Work request
Where in the entries below does "purple" appear? Copy every line that has it.

The records
= = = =

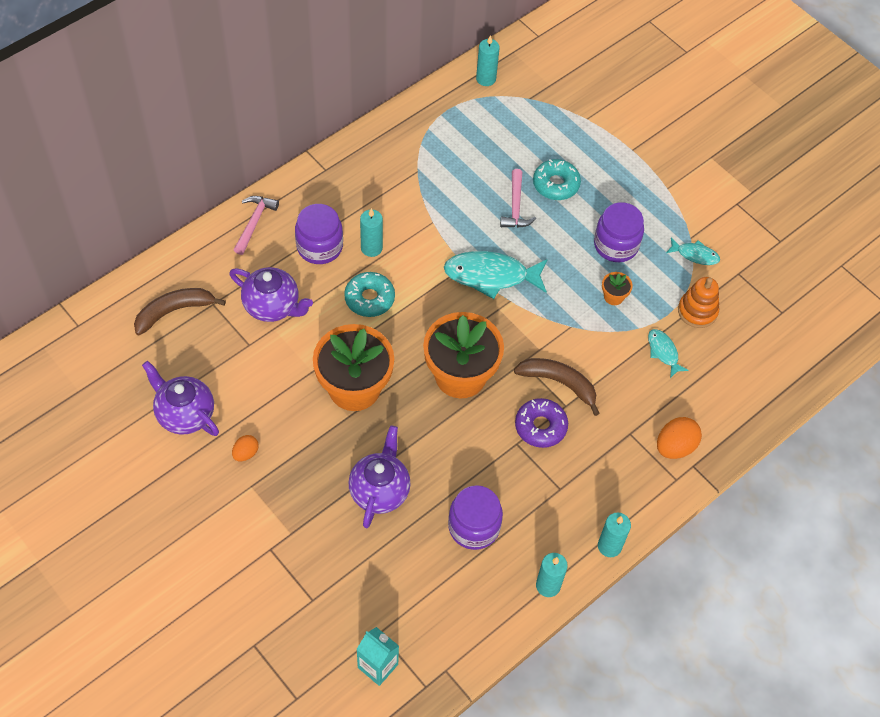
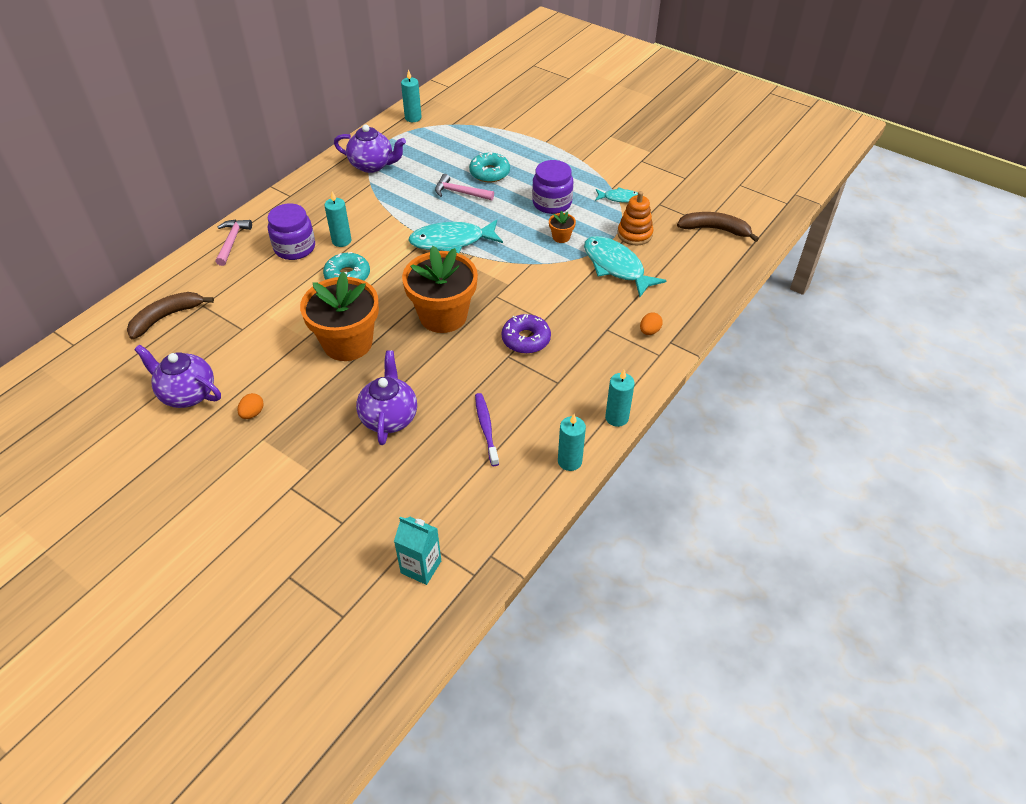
camera: 10 degrees left, 10 degrees down
(272, 306) = (259, 297): purple teapot -> purple teapot (372, 165)
(474, 527) = (486, 428): purple jar -> purple toothbrush
(515, 207) = (460, 192): pink hammer -> pink hammer turned 120 degrees clockwise
(559, 383) = (532, 305): brown banana -> brown banana (715, 229)
(663, 352) = (616, 266): turquoise fish -> turquoise fish, size x1.91
(675, 447) = (649, 331): orange egg -> orange egg, size x0.59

= = = =

Result
(272, 306) = (259, 297): purple teapot -> purple teapot (372, 165)
(474, 527) = (486, 428): purple jar -> purple toothbrush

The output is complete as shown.